#### Records provided
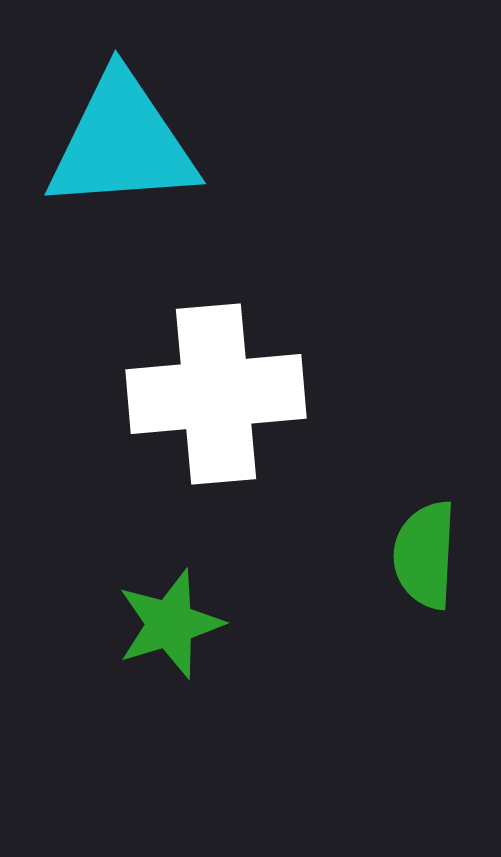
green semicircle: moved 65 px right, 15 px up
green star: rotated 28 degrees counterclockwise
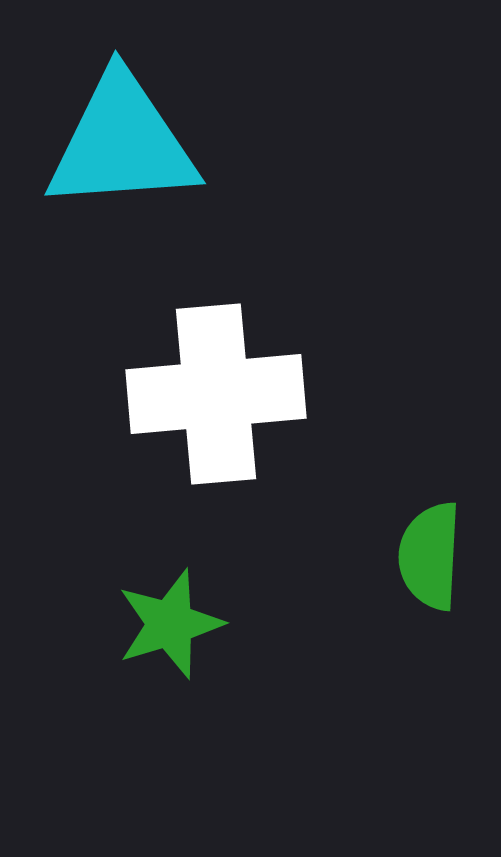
green semicircle: moved 5 px right, 1 px down
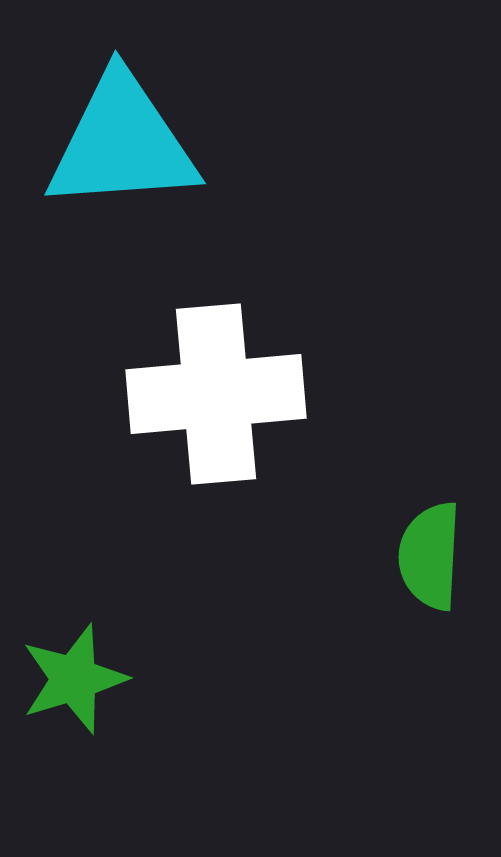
green star: moved 96 px left, 55 px down
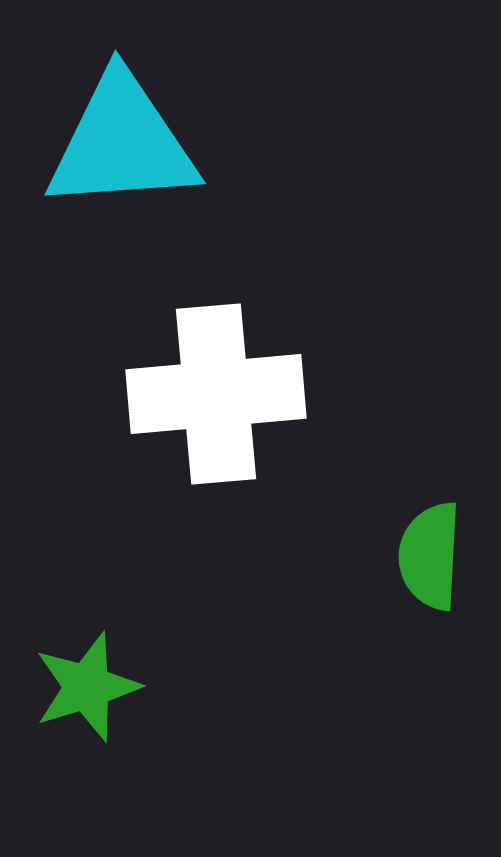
green star: moved 13 px right, 8 px down
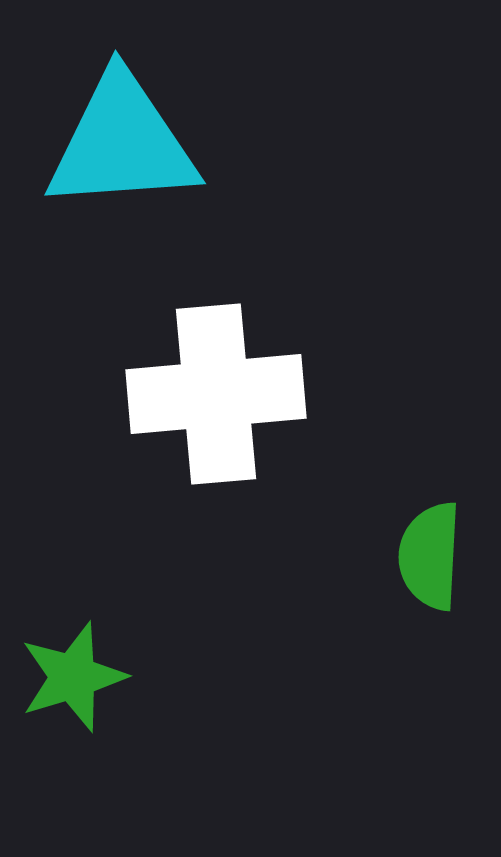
green star: moved 14 px left, 10 px up
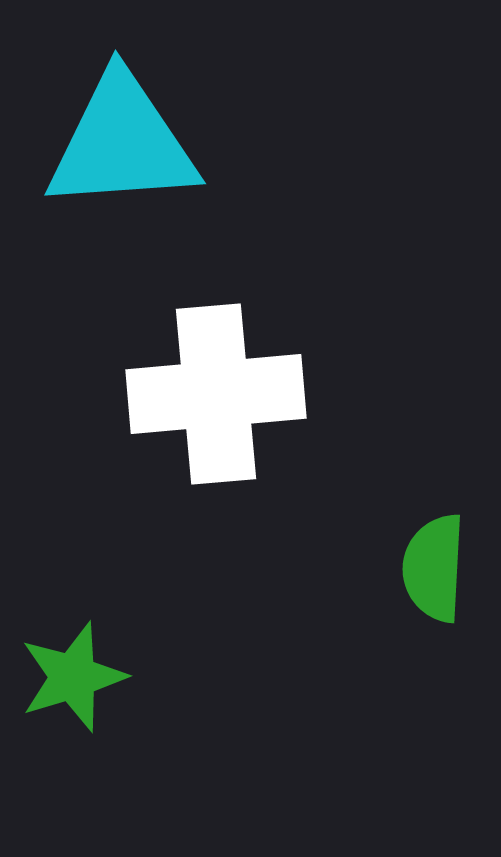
green semicircle: moved 4 px right, 12 px down
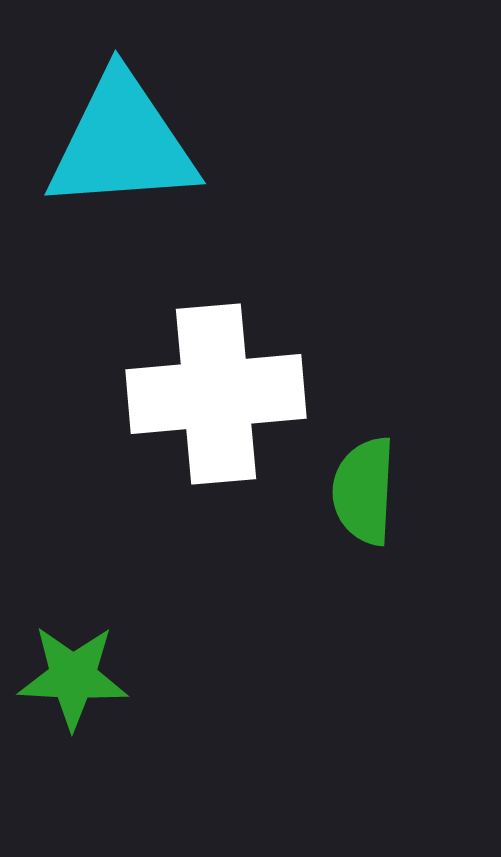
green semicircle: moved 70 px left, 77 px up
green star: rotated 20 degrees clockwise
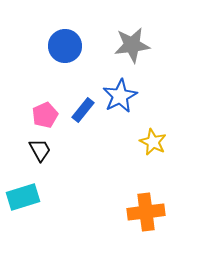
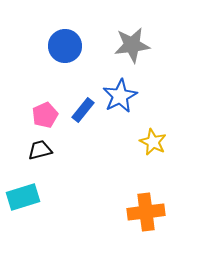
black trapezoid: rotated 75 degrees counterclockwise
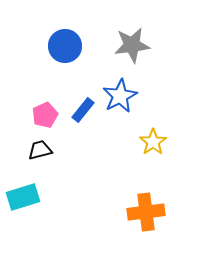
yellow star: rotated 12 degrees clockwise
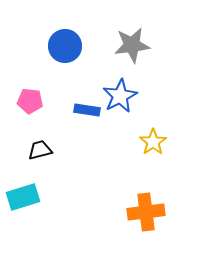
blue rectangle: moved 4 px right; rotated 60 degrees clockwise
pink pentagon: moved 15 px left, 14 px up; rotated 30 degrees clockwise
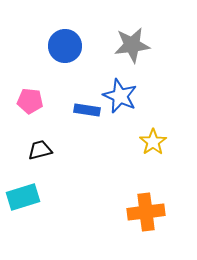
blue star: rotated 20 degrees counterclockwise
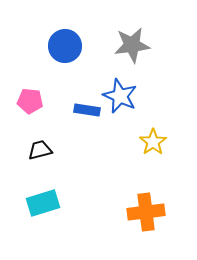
cyan rectangle: moved 20 px right, 6 px down
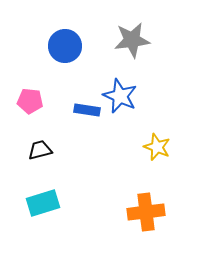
gray star: moved 5 px up
yellow star: moved 4 px right, 5 px down; rotated 16 degrees counterclockwise
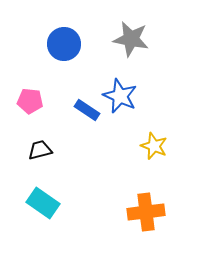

#### What is being asked
Copy out all of the lines above word for word, omitting the pictures.

#### Solution
green semicircle: moved 65 px right, 15 px up
green star: rotated 28 degrees counterclockwise
green semicircle: moved 5 px right, 1 px down
green star: moved 96 px left, 55 px down
green star: moved 13 px right, 8 px down
green star: moved 14 px left, 10 px up
green semicircle: moved 4 px right, 12 px down
green semicircle: moved 70 px left, 77 px up
green star: rotated 20 degrees clockwise
black trapezoid: rotated 75 degrees counterclockwise
yellow star: rotated 12 degrees clockwise
blue rectangle: moved 4 px right; rotated 60 degrees clockwise
pink pentagon: moved 15 px left, 14 px up; rotated 30 degrees clockwise
blue star: rotated 20 degrees counterclockwise
cyan rectangle: moved 20 px right, 6 px down
gray star: moved 5 px up
yellow star: moved 4 px right, 5 px down; rotated 16 degrees counterclockwise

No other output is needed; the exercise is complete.